• What to produce
As soon as the line containing "lime tile G9:H9" appears in the material below, start returning lines exactly, and end with the line containing "none -> blue cone M11 level 1".

• Data in this exercise
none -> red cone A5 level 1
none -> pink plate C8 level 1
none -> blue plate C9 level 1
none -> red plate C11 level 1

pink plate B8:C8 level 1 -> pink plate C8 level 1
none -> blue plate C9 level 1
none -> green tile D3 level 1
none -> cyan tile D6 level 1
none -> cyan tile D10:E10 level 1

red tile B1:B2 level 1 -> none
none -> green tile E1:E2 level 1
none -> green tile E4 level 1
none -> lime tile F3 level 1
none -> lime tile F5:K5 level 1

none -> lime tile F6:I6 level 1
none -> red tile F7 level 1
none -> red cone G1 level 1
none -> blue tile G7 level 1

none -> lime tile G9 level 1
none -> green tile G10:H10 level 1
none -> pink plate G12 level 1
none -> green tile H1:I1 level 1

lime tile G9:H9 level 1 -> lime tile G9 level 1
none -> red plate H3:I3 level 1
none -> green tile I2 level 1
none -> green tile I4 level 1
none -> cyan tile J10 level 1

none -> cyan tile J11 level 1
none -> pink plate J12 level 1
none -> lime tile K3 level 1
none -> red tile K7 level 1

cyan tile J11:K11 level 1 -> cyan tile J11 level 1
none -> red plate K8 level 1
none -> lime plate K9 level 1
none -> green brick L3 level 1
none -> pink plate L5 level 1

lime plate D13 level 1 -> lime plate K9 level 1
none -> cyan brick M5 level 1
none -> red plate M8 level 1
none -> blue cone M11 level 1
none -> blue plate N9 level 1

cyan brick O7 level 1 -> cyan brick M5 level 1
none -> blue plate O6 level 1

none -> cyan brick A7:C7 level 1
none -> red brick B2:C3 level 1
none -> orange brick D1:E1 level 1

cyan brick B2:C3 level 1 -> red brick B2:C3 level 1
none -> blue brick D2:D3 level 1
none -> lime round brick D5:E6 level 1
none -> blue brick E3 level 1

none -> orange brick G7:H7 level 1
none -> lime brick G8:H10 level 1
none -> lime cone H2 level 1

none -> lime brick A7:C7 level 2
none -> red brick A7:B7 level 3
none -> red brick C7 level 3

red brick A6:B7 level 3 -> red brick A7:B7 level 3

• Written response
lime tile G9:H9 level 1 -> lime tile G9 level 1
none -> red plate H3:I3 level 1
none -> green tile I2 level 1
none -> green tile I4 level 1
none -> cyan tile J10 level 1

none -> cyan tile J11 level 1
none -> pink plate J12 level 1
none -> lime tile K3 level 1
none -> red tile K7 level 1

cyan tile J11:K11 level 1 -> cyan tile J11 level 1
none -> red plate K8 level 1
none -> lime plate K9 level 1
none -> green brick L3 level 1
none -> pink plate L5 level 1

lime plate D13 level 1 -> lime plate K9 level 1
none -> cyan brick M5 level 1
none -> red plate M8 level 1
none -> blue cone M11 level 1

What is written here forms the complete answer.